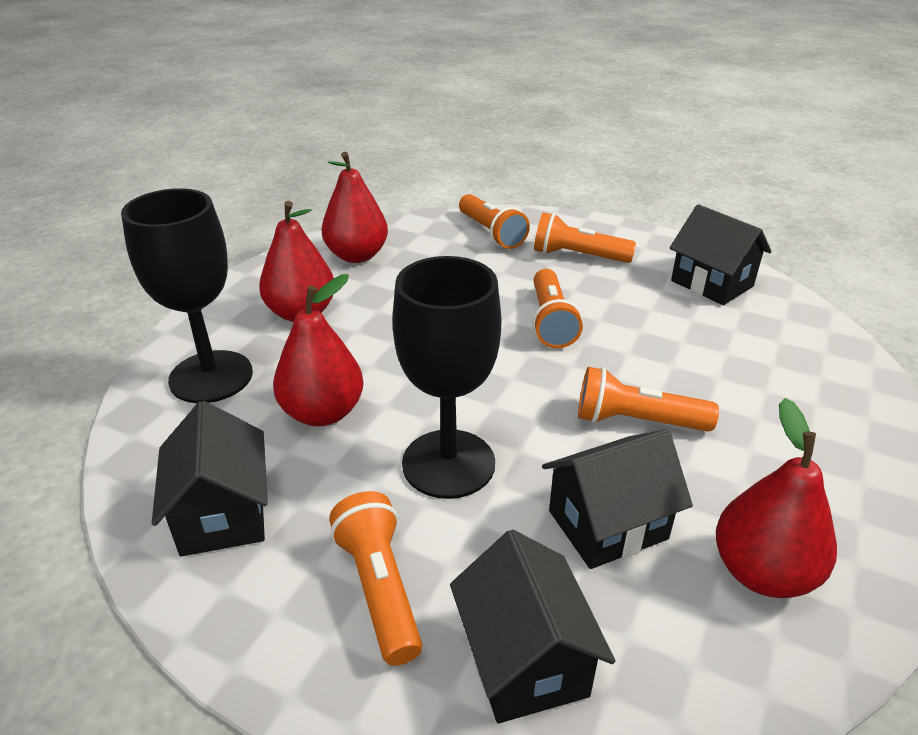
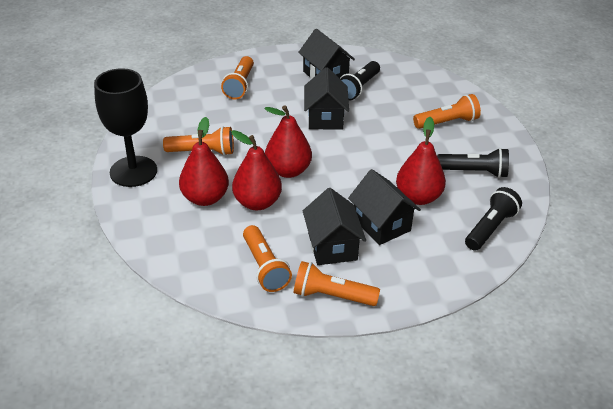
black flashlight: 0 -> 3
black goblet: 2 -> 1

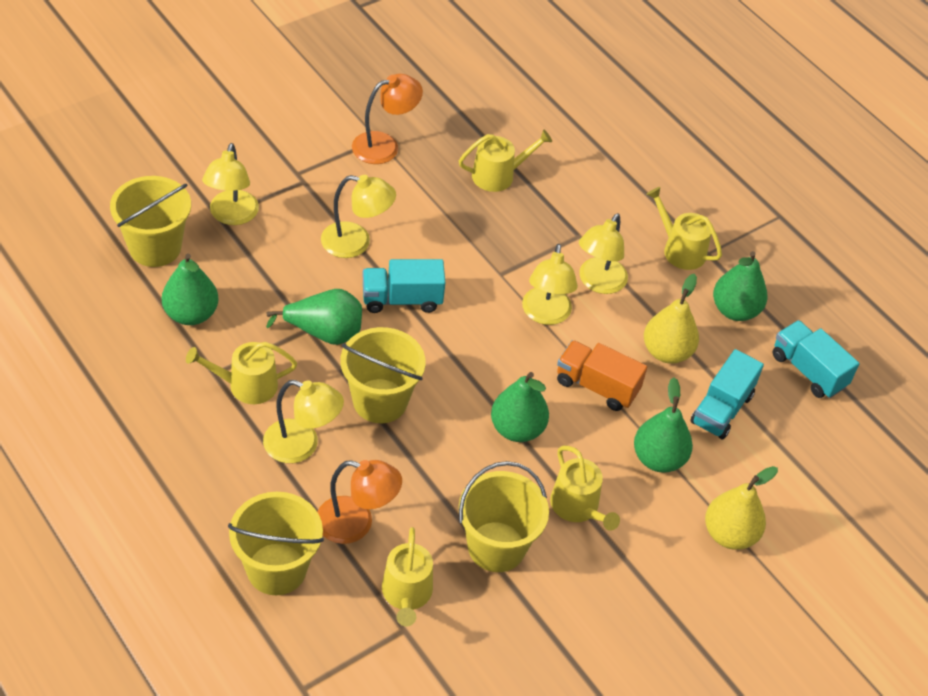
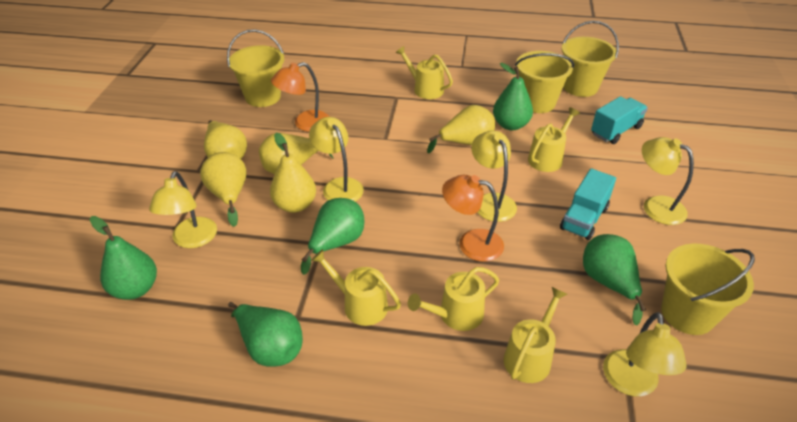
orange truck: 1 -> 0
turquoise truck: 3 -> 2
yellow pear: 2 -> 5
━━━━━━━━━━━━━━━━━━━━
Task objective
From the line containing "black goblet: 2 -> 1" down to the last line of the entries above, retype each line exactly as it stands, but skip the pictures.

Solution to this exercise
black goblet: 2 -> 1

orange truck: 1 -> 0
turquoise truck: 3 -> 2
yellow pear: 2 -> 5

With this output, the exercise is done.